# Task brief
Once the pictures are set aside, reproduce the entries below exactly.

# Source material
_ _ _ _ _ _ _

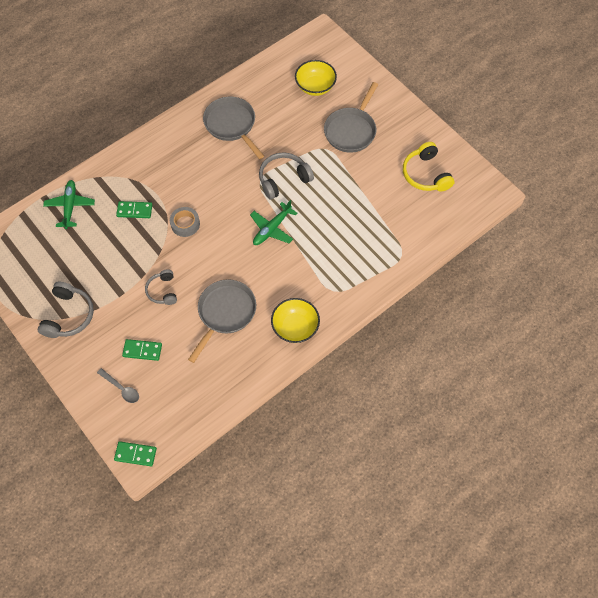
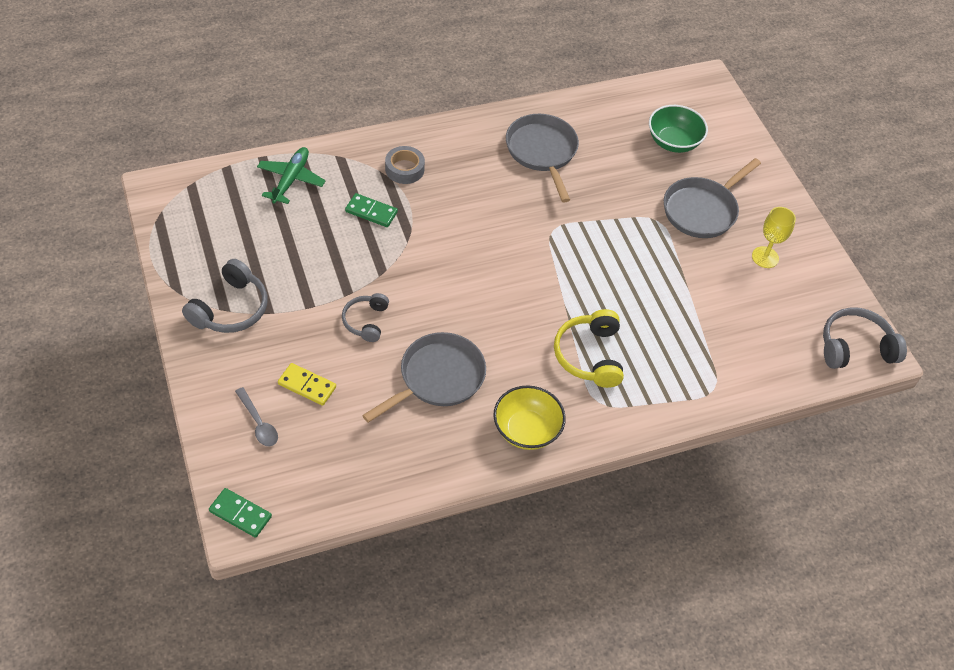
camera: 15 degrees right, 10 degrees down
green domino [122,339,162,361] -> yellow domino [278,363,336,406]
grey tape [170,207,200,237] -> grey tape moved to [385,146,425,184]
green plane [250,200,297,245] -> none
grey headphones [259,152,314,199] -> grey headphones moved to [823,307,907,369]
yellow bowl [295,60,337,96] -> green bowl [649,105,708,153]
yellow headphones [403,142,455,192] -> yellow headphones moved to [554,309,624,388]
none -> yellow goblet [752,207,796,268]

_ _ _ _ _ _ _

# Written answer
camera: 15 degrees right, 10 degrees down
green domino [122,339,162,361] -> yellow domino [278,363,336,406]
grey tape [170,207,200,237] -> grey tape moved to [385,146,425,184]
green plane [250,200,297,245] -> none
grey headphones [259,152,314,199] -> grey headphones moved to [823,307,907,369]
yellow bowl [295,60,337,96] -> green bowl [649,105,708,153]
yellow headphones [403,142,455,192] -> yellow headphones moved to [554,309,624,388]
none -> yellow goblet [752,207,796,268]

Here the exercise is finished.